→ **Work instructions**
Copy out all the entries word for word.

→ **Stored entries**
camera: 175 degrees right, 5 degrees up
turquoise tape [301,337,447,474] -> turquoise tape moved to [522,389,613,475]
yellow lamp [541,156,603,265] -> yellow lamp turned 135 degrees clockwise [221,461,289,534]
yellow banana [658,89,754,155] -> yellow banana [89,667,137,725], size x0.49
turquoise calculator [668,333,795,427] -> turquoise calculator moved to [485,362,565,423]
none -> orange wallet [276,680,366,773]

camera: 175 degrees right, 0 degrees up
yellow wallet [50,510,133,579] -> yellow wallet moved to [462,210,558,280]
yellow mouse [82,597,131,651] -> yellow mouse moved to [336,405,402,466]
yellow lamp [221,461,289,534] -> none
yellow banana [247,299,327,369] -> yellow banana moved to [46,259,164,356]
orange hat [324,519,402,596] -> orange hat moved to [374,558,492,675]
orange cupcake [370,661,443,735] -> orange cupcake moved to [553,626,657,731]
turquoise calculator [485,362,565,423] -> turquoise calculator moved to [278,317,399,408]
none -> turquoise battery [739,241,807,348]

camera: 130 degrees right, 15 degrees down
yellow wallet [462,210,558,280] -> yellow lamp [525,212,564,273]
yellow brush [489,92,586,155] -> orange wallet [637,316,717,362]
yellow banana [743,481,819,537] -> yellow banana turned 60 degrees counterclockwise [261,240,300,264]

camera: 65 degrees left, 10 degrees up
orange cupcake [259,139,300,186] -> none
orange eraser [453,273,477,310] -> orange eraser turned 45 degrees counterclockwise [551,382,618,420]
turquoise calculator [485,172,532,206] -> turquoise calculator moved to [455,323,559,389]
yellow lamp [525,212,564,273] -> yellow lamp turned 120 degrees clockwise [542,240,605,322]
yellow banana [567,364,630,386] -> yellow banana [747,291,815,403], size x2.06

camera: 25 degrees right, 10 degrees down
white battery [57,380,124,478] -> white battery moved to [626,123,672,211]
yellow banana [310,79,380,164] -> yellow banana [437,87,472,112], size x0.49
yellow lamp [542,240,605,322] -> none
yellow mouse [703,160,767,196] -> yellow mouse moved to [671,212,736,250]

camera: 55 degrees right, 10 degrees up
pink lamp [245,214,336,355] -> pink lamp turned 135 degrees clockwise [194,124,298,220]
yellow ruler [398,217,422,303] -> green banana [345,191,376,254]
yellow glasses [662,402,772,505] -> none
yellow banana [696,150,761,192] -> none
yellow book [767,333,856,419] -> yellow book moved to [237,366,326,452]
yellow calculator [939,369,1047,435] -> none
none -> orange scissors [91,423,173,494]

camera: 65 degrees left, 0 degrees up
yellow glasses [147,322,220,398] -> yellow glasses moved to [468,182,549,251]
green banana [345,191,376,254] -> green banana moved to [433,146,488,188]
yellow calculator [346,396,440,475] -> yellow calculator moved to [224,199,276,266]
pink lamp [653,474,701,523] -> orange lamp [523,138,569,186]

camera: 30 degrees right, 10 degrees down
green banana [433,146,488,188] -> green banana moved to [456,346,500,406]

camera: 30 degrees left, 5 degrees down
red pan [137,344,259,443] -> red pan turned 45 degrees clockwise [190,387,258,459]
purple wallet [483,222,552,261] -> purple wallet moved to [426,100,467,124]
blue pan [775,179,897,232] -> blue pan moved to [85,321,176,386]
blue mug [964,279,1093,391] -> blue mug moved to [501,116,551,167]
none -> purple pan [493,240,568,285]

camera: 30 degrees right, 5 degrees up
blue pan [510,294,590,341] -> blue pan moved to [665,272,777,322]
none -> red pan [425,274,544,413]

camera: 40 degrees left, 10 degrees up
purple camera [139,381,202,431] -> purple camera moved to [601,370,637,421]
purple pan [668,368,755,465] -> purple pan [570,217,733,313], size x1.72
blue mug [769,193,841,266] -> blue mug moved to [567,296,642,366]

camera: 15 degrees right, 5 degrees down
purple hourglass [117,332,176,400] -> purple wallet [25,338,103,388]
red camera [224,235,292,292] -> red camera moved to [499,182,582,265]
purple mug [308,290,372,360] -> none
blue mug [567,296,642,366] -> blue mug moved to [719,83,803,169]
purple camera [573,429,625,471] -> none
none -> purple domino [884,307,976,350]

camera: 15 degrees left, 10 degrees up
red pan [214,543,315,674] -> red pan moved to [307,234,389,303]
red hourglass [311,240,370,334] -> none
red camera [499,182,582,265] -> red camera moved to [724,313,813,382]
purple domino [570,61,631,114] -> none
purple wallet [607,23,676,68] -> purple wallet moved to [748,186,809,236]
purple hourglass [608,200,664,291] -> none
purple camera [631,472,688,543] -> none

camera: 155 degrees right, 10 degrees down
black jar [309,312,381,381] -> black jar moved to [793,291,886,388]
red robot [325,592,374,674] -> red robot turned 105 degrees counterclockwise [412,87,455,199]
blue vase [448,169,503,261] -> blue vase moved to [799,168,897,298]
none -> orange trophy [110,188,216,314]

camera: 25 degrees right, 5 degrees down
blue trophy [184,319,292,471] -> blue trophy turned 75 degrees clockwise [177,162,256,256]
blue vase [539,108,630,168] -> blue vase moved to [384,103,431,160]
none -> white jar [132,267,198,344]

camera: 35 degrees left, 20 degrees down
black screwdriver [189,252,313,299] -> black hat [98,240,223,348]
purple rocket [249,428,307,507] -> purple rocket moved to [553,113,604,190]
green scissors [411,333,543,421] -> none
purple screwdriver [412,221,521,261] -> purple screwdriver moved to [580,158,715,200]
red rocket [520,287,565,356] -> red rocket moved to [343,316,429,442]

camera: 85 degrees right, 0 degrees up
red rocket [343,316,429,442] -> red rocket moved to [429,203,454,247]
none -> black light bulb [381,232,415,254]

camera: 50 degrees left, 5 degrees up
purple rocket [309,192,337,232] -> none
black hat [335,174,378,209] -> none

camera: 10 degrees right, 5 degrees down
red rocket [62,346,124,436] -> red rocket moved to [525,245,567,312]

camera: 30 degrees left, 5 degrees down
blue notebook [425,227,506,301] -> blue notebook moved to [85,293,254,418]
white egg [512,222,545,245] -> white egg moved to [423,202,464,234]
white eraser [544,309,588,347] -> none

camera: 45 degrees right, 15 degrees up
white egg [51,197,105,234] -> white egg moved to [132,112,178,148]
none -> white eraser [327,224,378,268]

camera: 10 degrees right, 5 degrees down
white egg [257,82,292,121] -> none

→ **Result of this exercise**
camera: 175 degrees right, 5 degrees up
turquoise tape [301,337,447,474] -> turquoise tape moved to [522,389,613,475]
yellow lamp [541,156,603,265] -> yellow lamp turned 135 degrees clockwise [221,461,289,534]
yellow banana [658,89,754,155] -> yellow banana [89,667,137,725], size x0.49
turquoise calculator [668,333,795,427] -> turquoise calculator moved to [485,362,565,423]
none -> orange wallet [276,680,366,773]

camera: 175 degrees right, 0 degrees up
yellow wallet [50,510,133,579] -> yellow wallet moved to [462,210,558,280]
yellow mouse [82,597,131,651] -> yellow mouse moved to [336,405,402,466]
yellow lamp [221,461,289,534] -> none
yellow banana [247,299,327,369] -> yellow banana moved to [46,259,164,356]
orange hat [324,519,402,596] -> orange hat moved to [374,558,492,675]
orange cupcake [370,661,443,735] -> orange cupcake moved to [553,626,657,731]
turquoise calculator [485,362,565,423] -> turquoise calculator moved to [278,317,399,408]
none -> turquoise battery [739,241,807,348]

camera: 130 degrees right, 15 degrees down
yellow wallet [462,210,558,280] -> yellow lamp [525,212,564,273]
yellow brush [489,92,586,155] -> orange wallet [637,316,717,362]
yellow banana [743,481,819,537] -> yellow banana turned 60 degrees counterclockwise [261,240,300,264]

camera: 65 degrees left, 10 degrees up
orange cupcake [259,139,300,186] -> none
orange eraser [453,273,477,310] -> orange eraser turned 45 degrees counterclockwise [551,382,618,420]
turquoise calculator [485,172,532,206] -> turquoise calculator moved to [455,323,559,389]
yellow lamp [525,212,564,273] -> yellow lamp turned 120 degrees clockwise [542,240,605,322]
yellow banana [567,364,630,386] -> yellow banana [747,291,815,403], size x2.06

camera: 25 degrees right, 10 degrees down
white battery [57,380,124,478] -> white battery moved to [626,123,672,211]
yellow banana [310,79,380,164] -> yellow banana [437,87,472,112], size x0.49
yellow lamp [542,240,605,322] -> none
yellow mouse [703,160,767,196] -> yellow mouse moved to [671,212,736,250]

camera: 55 degrees right, 10 degrees up
pink lamp [245,214,336,355] -> pink lamp turned 135 degrees clockwise [194,124,298,220]
yellow ruler [398,217,422,303] -> green banana [345,191,376,254]
yellow glasses [662,402,772,505] -> none
yellow banana [696,150,761,192] -> none
yellow book [767,333,856,419] -> yellow book moved to [237,366,326,452]
yellow calculator [939,369,1047,435] -> none
none -> orange scissors [91,423,173,494]

camera: 65 degrees left, 0 degrees up
yellow glasses [147,322,220,398] -> yellow glasses moved to [468,182,549,251]
green banana [345,191,376,254] -> green banana moved to [433,146,488,188]
yellow calculator [346,396,440,475] -> yellow calculator moved to [224,199,276,266]
pink lamp [653,474,701,523] -> orange lamp [523,138,569,186]

camera: 30 degrees right, 10 degrees down
green banana [433,146,488,188] -> green banana moved to [456,346,500,406]

camera: 30 degrees left, 5 degrees down
red pan [137,344,259,443] -> red pan turned 45 degrees clockwise [190,387,258,459]
purple wallet [483,222,552,261] -> purple wallet moved to [426,100,467,124]
blue pan [775,179,897,232] -> blue pan moved to [85,321,176,386]
blue mug [964,279,1093,391] -> blue mug moved to [501,116,551,167]
none -> purple pan [493,240,568,285]

camera: 30 degrees right, 5 degrees up
blue pan [510,294,590,341] -> blue pan moved to [665,272,777,322]
none -> red pan [425,274,544,413]

camera: 40 degrees left, 10 degrees up
purple camera [139,381,202,431] -> purple camera moved to [601,370,637,421]
purple pan [668,368,755,465] -> purple pan [570,217,733,313], size x1.72
blue mug [769,193,841,266] -> blue mug moved to [567,296,642,366]

camera: 15 degrees right, 5 degrees down
purple hourglass [117,332,176,400] -> purple wallet [25,338,103,388]
red camera [224,235,292,292] -> red camera moved to [499,182,582,265]
purple mug [308,290,372,360] -> none
blue mug [567,296,642,366] -> blue mug moved to [719,83,803,169]
purple camera [573,429,625,471] -> none
none -> purple domino [884,307,976,350]

camera: 15 degrees left, 10 degrees up
red pan [214,543,315,674] -> red pan moved to [307,234,389,303]
red hourglass [311,240,370,334] -> none
red camera [499,182,582,265] -> red camera moved to [724,313,813,382]
purple domino [570,61,631,114] -> none
purple wallet [607,23,676,68] -> purple wallet moved to [748,186,809,236]
purple hourglass [608,200,664,291] -> none
purple camera [631,472,688,543] -> none

camera: 155 degrees right, 10 degrees down
black jar [309,312,381,381] -> black jar moved to [793,291,886,388]
red robot [325,592,374,674] -> red robot turned 105 degrees counterclockwise [412,87,455,199]
blue vase [448,169,503,261] -> blue vase moved to [799,168,897,298]
none -> orange trophy [110,188,216,314]

camera: 25 degrees right, 5 degrees down
blue trophy [184,319,292,471] -> blue trophy turned 75 degrees clockwise [177,162,256,256]
blue vase [539,108,630,168] -> blue vase moved to [384,103,431,160]
none -> white jar [132,267,198,344]

camera: 35 degrees left, 20 degrees down
black screwdriver [189,252,313,299] -> black hat [98,240,223,348]
purple rocket [249,428,307,507] -> purple rocket moved to [553,113,604,190]
green scissors [411,333,543,421] -> none
purple screwdriver [412,221,521,261] -> purple screwdriver moved to [580,158,715,200]
red rocket [520,287,565,356] -> red rocket moved to [343,316,429,442]

camera: 85 degrees right, 0 degrees up
red rocket [343,316,429,442] -> red rocket moved to [429,203,454,247]
none -> black light bulb [381,232,415,254]

camera: 50 degrees left, 5 degrees up
purple rocket [309,192,337,232] -> none
black hat [335,174,378,209] -> none

camera: 10 degrees right, 5 degrees down
red rocket [62,346,124,436] -> red rocket moved to [525,245,567,312]

camera: 30 degrees left, 5 degrees down
blue notebook [425,227,506,301] -> blue notebook moved to [85,293,254,418]
white egg [512,222,545,245] -> white egg moved to [423,202,464,234]
white eraser [544,309,588,347] -> none

camera: 45 degrees right, 15 degrees up
white egg [51,197,105,234] -> white egg moved to [132,112,178,148]
none -> white eraser [327,224,378,268]

camera: 10 degrees right, 5 degrees down
white egg [257,82,292,121] -> none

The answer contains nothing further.